WHAT TO DO: Your task is to return all of the entries below exactly, leaving out each picture.

[[ EXCERPTED RECORDS open ]]

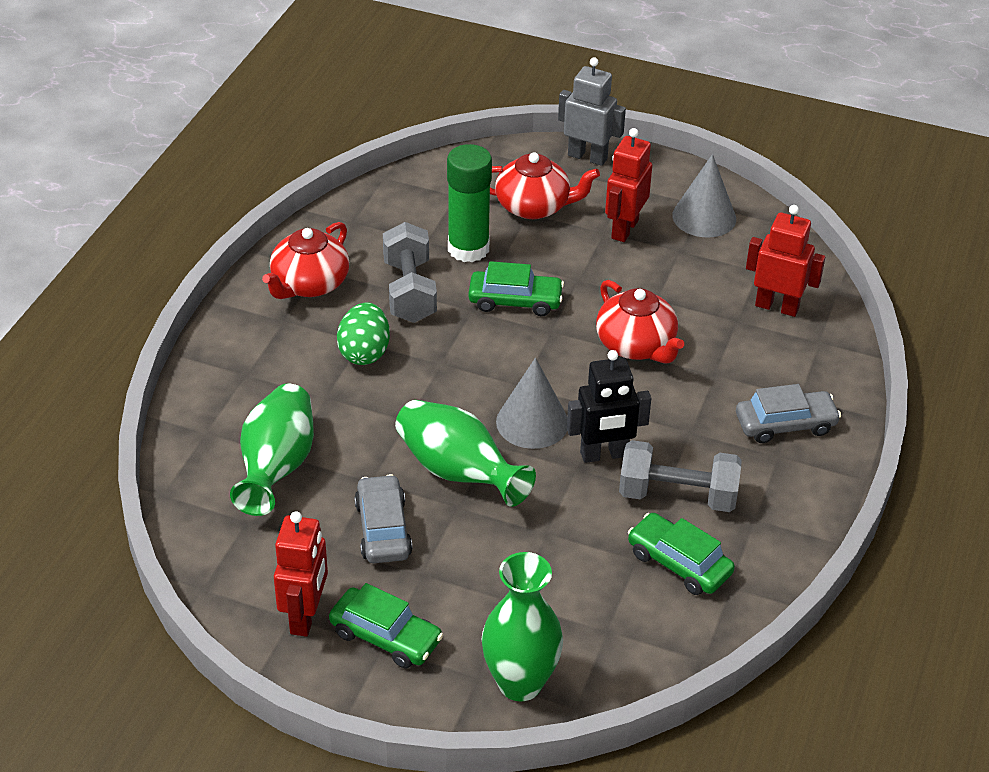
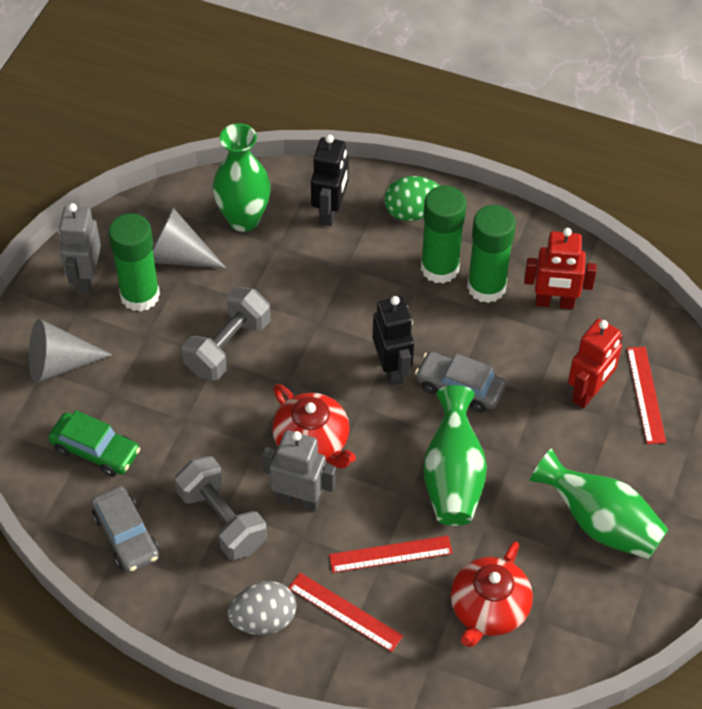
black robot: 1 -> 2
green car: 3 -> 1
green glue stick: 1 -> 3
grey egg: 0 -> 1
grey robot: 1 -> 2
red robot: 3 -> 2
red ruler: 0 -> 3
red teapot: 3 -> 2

[[ EXCERPTED RECORDS closed ]]

RESPONSE AREA:
black robot: 1 -> 2
green car: 3 -> 1
green glue stick: 1 -> 3
grey egg: 0 -> 1
grey robot: 1 -> 2
red robot: 3 -> 2
red ruler: 0 -> 3
red teapot: 3 -> 2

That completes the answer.